INFORMATION SUPPLIED -
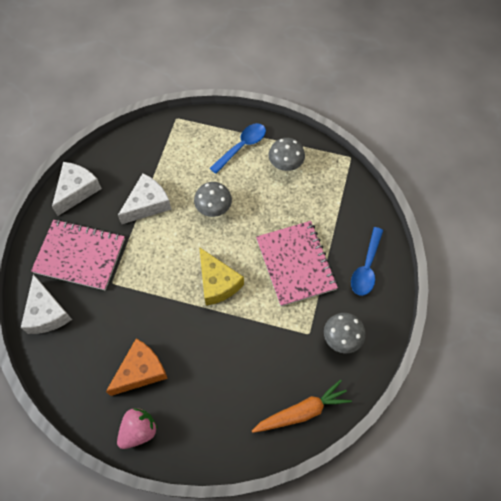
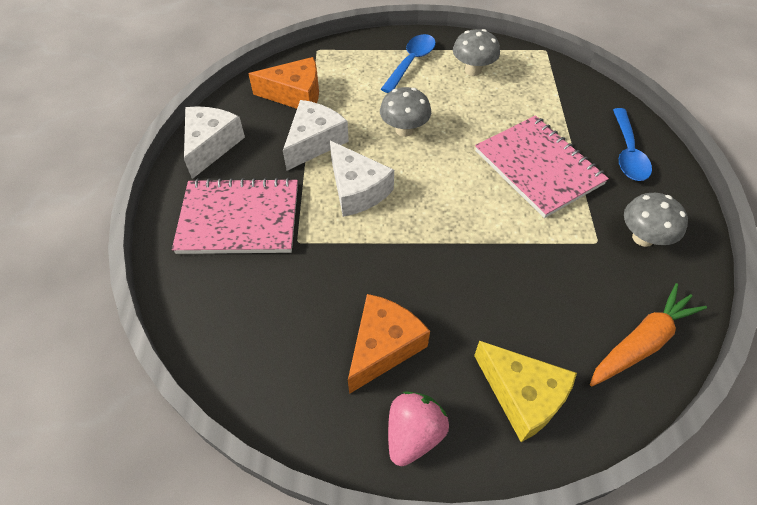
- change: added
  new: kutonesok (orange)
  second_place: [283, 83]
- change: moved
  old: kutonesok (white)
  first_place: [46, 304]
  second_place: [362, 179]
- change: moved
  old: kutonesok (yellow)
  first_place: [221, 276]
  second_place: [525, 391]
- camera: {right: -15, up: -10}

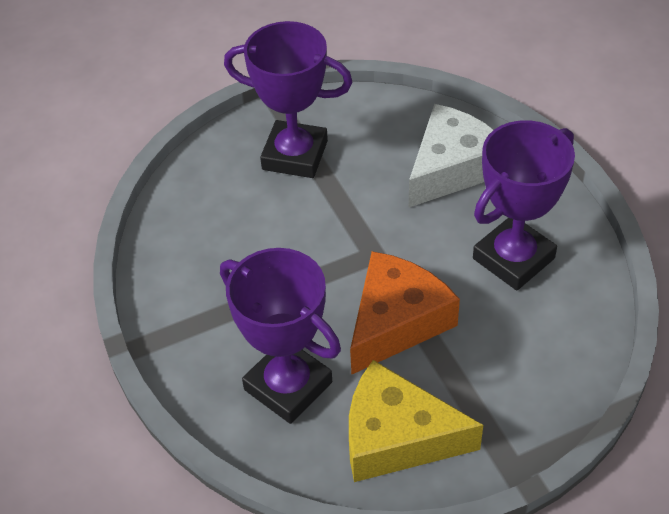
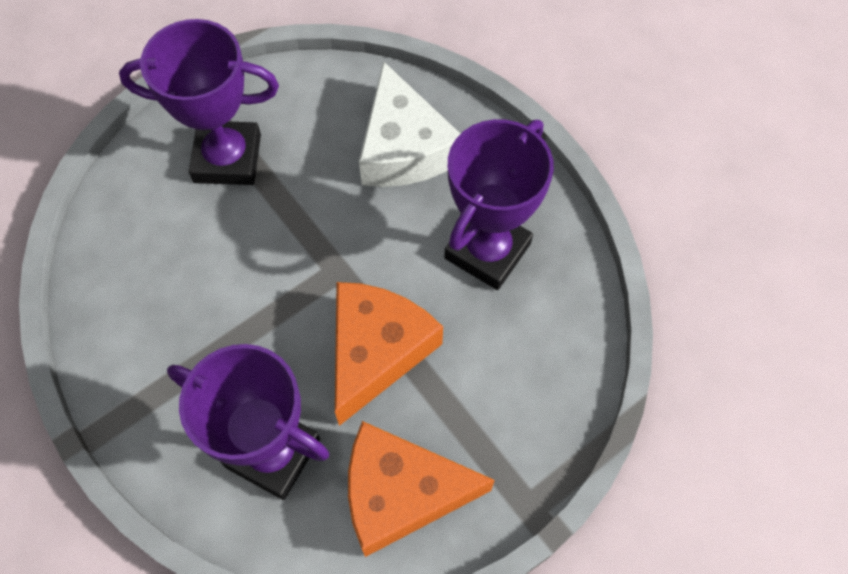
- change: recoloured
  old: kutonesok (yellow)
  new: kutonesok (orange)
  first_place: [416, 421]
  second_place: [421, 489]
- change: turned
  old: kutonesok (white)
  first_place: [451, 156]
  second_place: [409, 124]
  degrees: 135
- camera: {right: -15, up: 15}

WORK TO BE COMPLETED - What lines in the material mention "right"? Copy every one of them.

COMPLETED EXERCISE -
- camera: {right: -15, up: -10}
- camera: {right: -15, up: 15}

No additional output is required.